GIVEN RECORDS Start Marker

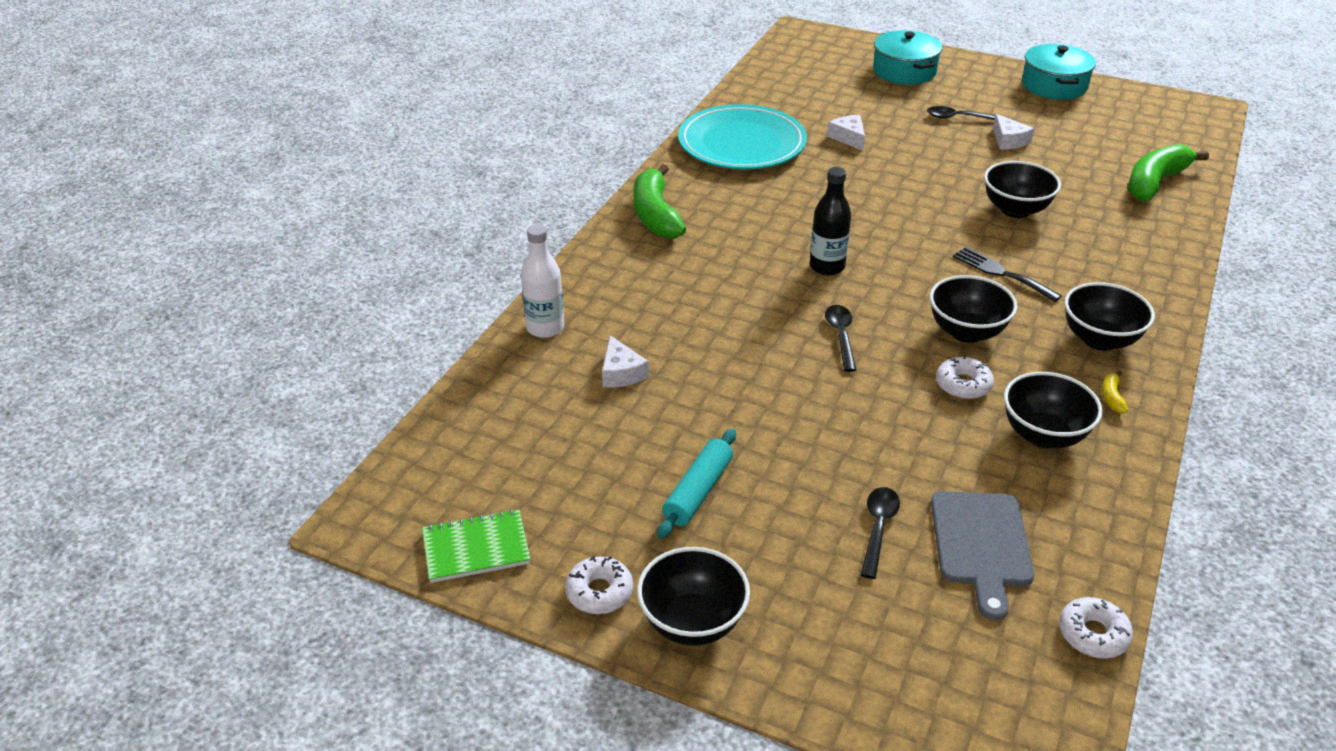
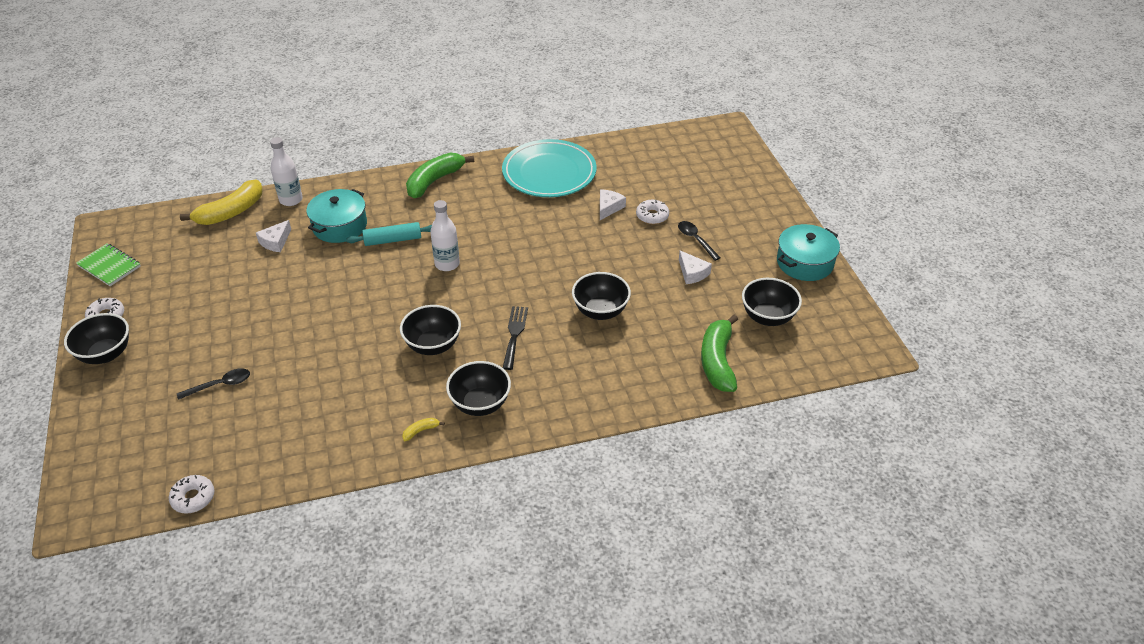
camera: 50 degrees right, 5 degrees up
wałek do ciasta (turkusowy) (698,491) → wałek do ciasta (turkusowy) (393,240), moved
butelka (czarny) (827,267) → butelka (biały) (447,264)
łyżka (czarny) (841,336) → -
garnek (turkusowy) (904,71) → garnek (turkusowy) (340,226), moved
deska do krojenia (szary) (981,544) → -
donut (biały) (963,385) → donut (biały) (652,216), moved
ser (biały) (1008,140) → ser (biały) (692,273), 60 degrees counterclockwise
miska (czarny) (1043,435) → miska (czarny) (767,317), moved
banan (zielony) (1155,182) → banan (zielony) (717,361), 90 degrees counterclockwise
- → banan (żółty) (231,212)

GIVEN RECORDS End Marker

Restate each of the entries above word for word and skip every image.

camera: 50 degrees right, 5 degrees up
wałek do ciasta (turkusowy) (698,491) → wałek do ciasta (turkusowy) (393,240), moved
butelka (czarny) (827,267) → butelka (biały) (447,264)
łyżka (czarny) (841,336) → -
garnek (turkusowy) (904,71) → garnek (turkusowy) (340,226), moved
deska do krojenia (szary) (981,544) → -
donut (biały) (963,385) → donut (biały) (652,216), moved
ser (biały) (1008,140) → ser (biały) (692,273), 60 degrees counterclockwise
miska (czarny) (1043,435) → miska (czarny) (767,317), moved
banan (zielony) (1155,182) → banan (zielony) (717,361), 90 degrees counterclockwise
- → banan (żółty) (231,212)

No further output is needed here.